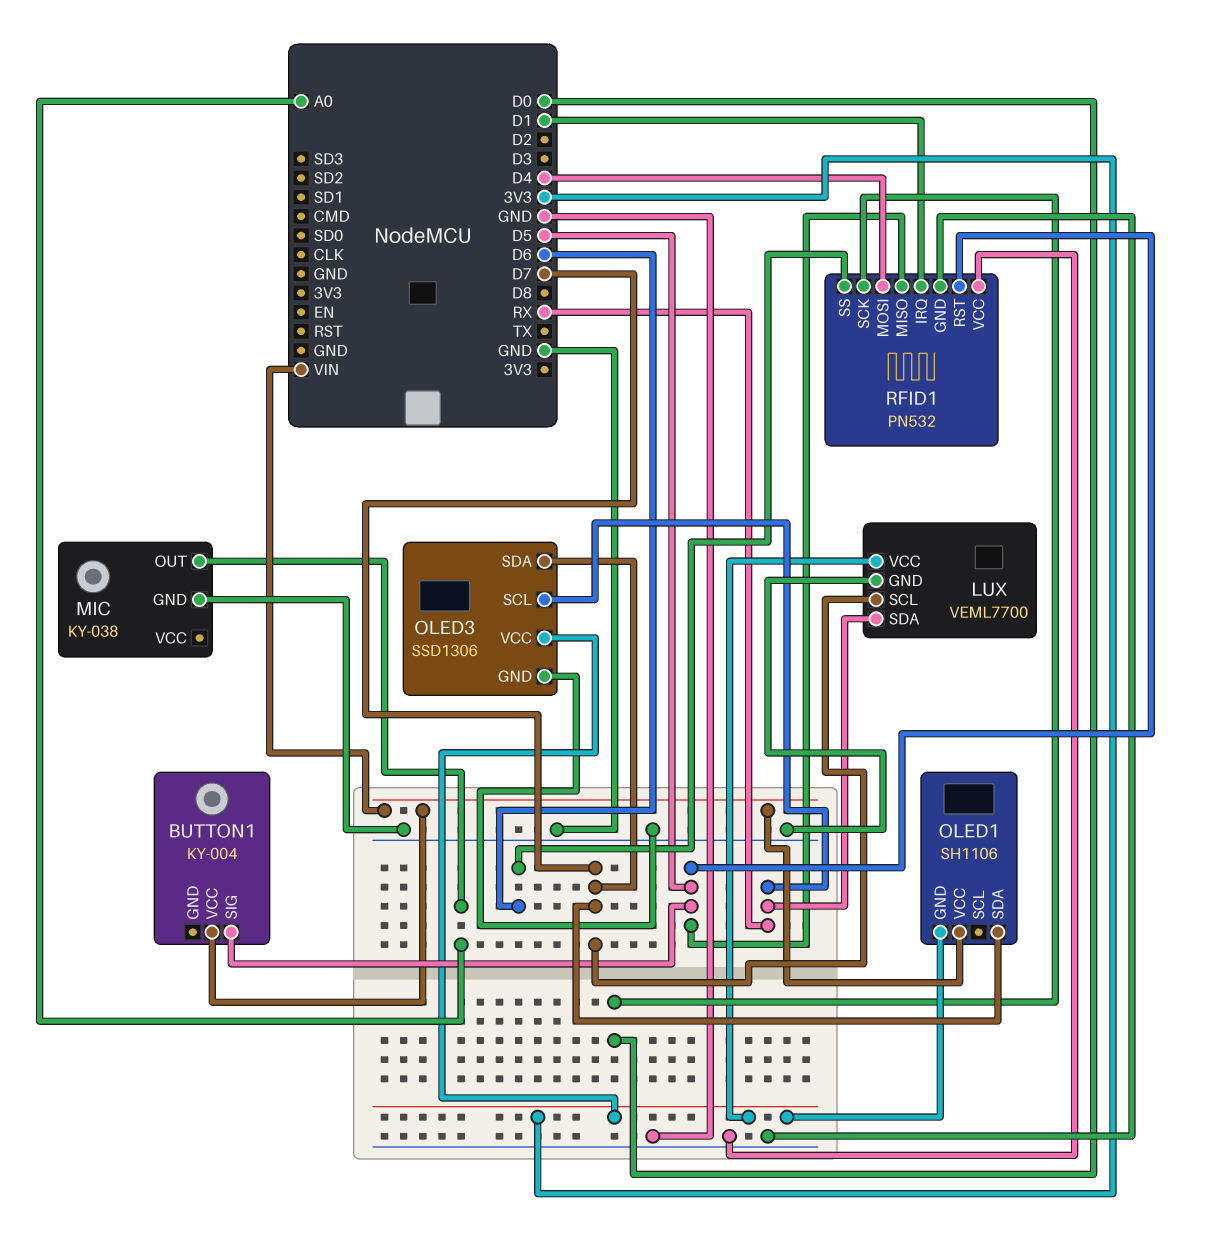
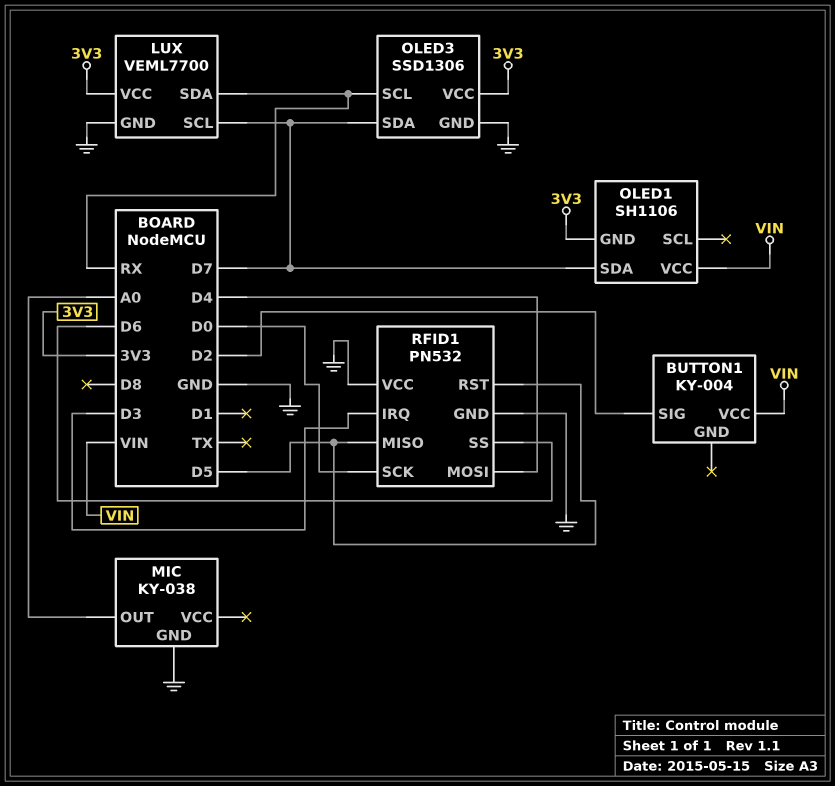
BUTTON1 pin SIG: D5 -> D2
RFID1 pin IRQ: D1 -> D3

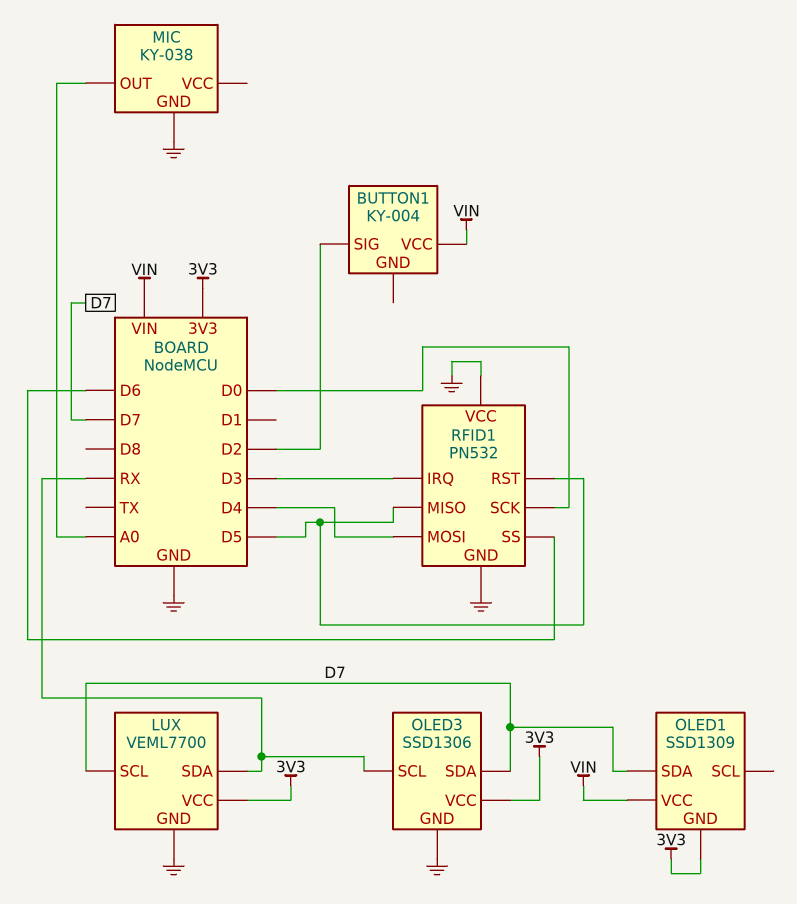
OLED1: SH1106 -> SSD1309

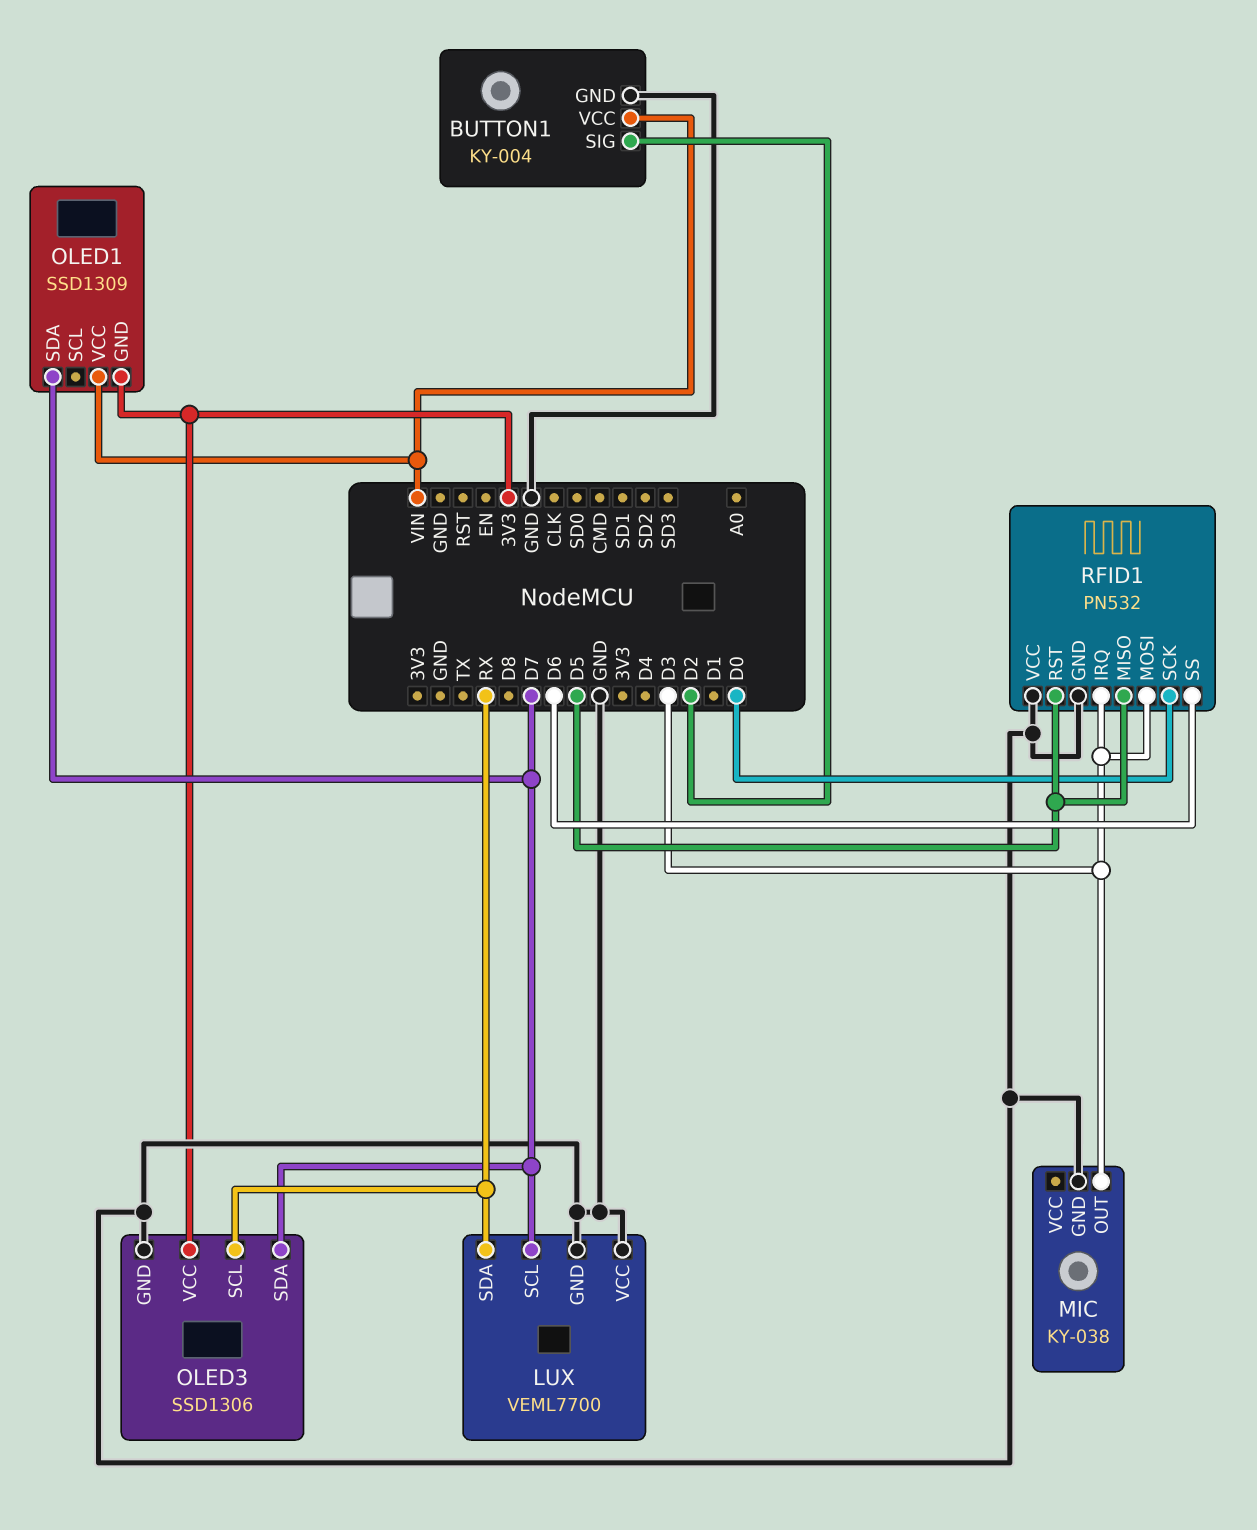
BUTTON1 pin GND: none -> GND
LUX pin VCC: 3V3 -> GND
MIC pin OUT: A0 -> D3
RFID1 pin MOSI: D4 -> D3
■ ■ ■ ■ ■
Work to be completed =
You are asked to output the records precisely as they appear, minus any pictures.

Completed task =
BUTTON1 pin SIG: D5 -> D2
RFID1 pin IRQ: D1 -> D3

OLED1: SH1106 -> SSD1309

BUTTON1 pin GND: none -> GND
LUX pin VCC: 3V3 -> GND
MIC pin OUT: A0 -> D3
RFID1 pin MOSI: D4 -> D3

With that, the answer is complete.